| DATASET RECORDS |
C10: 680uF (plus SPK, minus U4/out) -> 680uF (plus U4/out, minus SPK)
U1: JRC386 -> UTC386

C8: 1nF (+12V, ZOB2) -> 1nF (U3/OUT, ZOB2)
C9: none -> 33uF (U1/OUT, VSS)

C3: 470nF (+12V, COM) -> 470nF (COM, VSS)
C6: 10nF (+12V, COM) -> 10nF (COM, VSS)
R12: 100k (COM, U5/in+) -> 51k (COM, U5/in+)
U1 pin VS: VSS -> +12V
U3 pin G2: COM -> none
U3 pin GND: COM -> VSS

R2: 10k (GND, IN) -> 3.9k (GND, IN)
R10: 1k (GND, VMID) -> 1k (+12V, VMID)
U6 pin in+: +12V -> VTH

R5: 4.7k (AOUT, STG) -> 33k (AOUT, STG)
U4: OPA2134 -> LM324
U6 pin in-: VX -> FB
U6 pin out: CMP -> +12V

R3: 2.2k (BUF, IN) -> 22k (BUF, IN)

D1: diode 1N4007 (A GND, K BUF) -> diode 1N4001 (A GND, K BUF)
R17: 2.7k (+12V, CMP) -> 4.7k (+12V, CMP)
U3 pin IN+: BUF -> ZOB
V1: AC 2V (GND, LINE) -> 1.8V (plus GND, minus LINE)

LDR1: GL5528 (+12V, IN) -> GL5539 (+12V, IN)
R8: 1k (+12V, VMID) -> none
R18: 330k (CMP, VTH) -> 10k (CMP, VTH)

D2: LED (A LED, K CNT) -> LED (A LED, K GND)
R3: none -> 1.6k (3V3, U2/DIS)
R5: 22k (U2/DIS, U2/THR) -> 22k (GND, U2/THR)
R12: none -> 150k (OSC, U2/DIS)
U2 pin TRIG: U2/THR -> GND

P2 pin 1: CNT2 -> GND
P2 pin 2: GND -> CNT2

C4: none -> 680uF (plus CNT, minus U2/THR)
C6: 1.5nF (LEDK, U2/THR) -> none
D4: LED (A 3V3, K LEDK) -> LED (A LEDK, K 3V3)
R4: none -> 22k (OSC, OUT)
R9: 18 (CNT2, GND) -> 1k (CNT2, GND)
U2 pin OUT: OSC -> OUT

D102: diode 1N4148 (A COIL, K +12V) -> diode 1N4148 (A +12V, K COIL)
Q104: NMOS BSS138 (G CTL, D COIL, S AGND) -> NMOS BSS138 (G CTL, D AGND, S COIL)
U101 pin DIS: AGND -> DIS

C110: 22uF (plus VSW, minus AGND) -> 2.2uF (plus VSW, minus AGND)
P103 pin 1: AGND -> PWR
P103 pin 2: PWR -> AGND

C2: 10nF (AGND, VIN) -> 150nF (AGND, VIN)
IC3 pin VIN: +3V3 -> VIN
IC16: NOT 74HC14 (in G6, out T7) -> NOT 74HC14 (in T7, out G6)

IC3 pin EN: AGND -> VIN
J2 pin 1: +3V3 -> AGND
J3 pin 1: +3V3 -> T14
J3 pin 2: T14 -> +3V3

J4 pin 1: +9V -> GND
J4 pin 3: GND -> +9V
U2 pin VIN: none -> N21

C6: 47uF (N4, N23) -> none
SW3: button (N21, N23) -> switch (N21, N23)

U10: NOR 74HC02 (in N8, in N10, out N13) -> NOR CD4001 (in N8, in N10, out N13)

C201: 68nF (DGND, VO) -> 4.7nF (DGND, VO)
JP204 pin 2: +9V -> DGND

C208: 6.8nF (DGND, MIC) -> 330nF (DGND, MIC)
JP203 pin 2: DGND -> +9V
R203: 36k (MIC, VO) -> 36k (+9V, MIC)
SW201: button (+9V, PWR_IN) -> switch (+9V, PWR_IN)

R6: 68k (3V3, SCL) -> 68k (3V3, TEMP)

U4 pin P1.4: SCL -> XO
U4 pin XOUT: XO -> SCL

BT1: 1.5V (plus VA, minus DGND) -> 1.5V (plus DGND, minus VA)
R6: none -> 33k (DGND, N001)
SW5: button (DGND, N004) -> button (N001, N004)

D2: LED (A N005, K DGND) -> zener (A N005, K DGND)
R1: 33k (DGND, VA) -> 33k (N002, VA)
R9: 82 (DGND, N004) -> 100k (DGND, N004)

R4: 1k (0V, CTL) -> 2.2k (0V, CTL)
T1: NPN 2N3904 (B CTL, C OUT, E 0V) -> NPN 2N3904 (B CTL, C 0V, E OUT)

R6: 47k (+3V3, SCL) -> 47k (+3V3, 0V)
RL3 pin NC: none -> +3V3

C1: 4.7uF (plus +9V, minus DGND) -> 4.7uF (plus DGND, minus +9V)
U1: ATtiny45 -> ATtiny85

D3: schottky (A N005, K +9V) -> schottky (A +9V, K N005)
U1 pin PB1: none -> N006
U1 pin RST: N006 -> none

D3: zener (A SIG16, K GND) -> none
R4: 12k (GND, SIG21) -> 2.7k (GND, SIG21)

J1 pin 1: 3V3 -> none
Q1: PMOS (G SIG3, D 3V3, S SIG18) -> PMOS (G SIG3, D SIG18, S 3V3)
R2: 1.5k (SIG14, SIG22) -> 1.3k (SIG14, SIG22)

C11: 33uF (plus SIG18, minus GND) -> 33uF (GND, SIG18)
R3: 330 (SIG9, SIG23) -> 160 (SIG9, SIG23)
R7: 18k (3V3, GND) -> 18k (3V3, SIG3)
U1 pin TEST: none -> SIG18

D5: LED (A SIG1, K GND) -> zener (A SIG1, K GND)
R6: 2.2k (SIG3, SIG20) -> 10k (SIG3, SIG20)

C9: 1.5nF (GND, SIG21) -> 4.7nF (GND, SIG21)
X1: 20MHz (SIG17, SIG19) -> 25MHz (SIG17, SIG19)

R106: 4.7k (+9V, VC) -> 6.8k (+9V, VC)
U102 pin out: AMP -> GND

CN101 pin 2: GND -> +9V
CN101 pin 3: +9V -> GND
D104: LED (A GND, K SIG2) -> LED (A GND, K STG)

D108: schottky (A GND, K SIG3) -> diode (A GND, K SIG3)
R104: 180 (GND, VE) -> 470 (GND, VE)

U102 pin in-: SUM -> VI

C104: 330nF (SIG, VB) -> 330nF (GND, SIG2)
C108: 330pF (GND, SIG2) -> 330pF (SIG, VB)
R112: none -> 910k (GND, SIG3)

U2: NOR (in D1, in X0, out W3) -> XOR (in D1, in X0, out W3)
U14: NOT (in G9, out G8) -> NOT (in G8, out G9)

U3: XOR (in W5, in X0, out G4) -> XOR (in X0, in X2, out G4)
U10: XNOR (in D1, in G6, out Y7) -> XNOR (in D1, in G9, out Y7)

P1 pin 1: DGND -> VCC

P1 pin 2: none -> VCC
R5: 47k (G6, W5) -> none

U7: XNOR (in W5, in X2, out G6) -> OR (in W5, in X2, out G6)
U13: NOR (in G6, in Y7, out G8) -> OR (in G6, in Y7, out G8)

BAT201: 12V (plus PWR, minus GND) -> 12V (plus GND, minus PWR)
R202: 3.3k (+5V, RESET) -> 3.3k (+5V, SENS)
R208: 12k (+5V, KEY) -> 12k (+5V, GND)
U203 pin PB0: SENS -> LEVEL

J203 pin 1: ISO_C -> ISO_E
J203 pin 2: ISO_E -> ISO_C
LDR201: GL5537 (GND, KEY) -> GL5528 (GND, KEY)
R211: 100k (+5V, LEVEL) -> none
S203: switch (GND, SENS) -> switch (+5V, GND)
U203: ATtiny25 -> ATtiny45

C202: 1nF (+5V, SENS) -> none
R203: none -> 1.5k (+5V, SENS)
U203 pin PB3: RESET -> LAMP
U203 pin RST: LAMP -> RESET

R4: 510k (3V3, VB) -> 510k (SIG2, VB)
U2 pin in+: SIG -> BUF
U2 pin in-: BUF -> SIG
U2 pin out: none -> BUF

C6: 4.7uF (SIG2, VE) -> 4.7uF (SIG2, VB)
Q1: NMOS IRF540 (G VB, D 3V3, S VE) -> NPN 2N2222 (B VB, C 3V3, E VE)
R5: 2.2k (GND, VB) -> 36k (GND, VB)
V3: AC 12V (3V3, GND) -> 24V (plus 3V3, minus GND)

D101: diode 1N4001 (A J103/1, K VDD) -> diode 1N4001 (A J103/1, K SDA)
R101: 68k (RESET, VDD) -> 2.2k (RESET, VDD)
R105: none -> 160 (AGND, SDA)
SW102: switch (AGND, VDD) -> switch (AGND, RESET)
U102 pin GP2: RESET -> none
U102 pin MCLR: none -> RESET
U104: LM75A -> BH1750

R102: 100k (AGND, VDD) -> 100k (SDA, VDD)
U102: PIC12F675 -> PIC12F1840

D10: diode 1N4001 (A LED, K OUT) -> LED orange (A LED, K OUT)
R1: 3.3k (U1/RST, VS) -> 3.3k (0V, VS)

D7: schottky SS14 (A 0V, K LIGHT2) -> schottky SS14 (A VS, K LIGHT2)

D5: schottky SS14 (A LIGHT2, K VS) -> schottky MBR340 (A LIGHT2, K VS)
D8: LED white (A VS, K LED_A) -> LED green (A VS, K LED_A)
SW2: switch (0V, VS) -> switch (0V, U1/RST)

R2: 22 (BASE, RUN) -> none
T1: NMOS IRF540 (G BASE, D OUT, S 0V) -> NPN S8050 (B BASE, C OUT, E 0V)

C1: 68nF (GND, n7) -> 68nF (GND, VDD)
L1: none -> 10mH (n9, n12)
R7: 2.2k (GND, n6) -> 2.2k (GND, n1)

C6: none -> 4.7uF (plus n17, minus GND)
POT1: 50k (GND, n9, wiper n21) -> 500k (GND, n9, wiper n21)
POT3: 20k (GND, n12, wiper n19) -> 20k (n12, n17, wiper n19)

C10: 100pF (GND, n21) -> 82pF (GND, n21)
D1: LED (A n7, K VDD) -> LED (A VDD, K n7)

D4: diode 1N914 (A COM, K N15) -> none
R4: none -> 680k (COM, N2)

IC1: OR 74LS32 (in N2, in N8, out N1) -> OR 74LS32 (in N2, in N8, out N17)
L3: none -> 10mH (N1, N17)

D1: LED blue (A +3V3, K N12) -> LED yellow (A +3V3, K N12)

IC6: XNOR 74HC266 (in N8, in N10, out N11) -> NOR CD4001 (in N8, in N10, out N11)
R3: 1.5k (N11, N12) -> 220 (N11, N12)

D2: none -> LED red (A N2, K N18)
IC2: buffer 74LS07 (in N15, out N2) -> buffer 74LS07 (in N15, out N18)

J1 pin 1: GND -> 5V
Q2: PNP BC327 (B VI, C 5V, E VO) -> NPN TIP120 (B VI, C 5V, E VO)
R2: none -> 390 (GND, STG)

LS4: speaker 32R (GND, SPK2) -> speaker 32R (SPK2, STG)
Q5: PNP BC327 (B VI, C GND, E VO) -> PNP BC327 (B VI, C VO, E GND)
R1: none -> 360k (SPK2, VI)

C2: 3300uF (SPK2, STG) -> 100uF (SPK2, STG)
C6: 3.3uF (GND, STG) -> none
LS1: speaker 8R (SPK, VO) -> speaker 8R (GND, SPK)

| BRIEF |
Retype only this portion of the data above: the line containing "D3: zener (A SIG16, K GND) -> none", the line containing "R2: 1.5k (SIG14, SIG22)", and all lines between them, exactly.

| SOLUTION |
D3: zener (A SIG16, K GND) -> none
R4: 12k (GND, SIG21) -> 2.7k (GND, SIG21)

J1 pin 1: 3V3 -> none
Q1: PMOS (G SIG3, D 3V3, S SIG18) -> PMOS (G SIG3, D SIG18, S 3V3)
R2: 1.5k (SIG14, SIG22) -> 1.3k (SIG14, SIG22)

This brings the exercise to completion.